• _Aim of the exercise_: Look through the records below and collect all lines that hold the string "DATA".

Information provided START

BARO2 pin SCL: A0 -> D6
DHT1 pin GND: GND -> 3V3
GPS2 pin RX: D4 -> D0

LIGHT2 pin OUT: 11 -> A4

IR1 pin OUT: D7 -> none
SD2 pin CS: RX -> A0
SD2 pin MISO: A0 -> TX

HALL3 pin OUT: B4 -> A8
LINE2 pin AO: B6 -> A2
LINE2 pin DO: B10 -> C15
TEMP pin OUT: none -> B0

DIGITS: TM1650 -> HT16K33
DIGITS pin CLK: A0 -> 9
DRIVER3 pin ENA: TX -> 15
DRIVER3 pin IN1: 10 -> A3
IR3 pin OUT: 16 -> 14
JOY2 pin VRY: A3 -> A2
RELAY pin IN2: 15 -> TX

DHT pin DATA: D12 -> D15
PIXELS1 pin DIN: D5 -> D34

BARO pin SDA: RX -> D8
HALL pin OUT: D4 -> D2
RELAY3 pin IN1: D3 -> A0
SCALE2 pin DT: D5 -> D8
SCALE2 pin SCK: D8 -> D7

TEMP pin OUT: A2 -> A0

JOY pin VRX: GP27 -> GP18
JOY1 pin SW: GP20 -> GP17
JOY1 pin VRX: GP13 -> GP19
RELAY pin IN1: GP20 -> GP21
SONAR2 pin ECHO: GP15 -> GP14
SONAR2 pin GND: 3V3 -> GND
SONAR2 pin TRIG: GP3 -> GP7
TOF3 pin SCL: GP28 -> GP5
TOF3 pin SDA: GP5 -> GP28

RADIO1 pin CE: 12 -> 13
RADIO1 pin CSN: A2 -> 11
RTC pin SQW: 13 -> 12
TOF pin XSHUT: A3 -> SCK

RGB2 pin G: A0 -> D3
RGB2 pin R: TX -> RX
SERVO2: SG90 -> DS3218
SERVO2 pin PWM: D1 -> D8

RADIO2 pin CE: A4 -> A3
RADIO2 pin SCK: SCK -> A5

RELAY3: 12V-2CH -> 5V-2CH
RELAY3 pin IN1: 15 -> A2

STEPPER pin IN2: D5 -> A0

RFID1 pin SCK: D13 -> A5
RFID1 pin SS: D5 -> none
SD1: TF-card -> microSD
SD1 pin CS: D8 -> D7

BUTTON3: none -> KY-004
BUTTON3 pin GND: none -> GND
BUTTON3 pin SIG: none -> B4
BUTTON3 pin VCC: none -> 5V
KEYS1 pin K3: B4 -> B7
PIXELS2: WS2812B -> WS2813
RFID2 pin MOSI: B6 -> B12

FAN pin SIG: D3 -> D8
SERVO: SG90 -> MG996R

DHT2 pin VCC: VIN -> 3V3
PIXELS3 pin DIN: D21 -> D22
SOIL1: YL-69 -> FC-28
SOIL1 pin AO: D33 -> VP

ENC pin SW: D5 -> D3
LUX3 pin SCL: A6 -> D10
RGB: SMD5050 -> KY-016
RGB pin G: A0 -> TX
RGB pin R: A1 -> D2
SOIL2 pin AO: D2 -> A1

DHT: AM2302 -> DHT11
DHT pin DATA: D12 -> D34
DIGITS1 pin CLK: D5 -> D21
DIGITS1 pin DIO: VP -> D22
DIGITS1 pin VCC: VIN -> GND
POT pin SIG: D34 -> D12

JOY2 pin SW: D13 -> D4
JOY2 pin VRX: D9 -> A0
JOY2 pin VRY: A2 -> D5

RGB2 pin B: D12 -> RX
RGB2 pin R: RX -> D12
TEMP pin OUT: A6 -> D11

Information provided END

• _Your response_:
DHT pin DATA: D12 -> D15
DHT pin DATA: D12 -> D34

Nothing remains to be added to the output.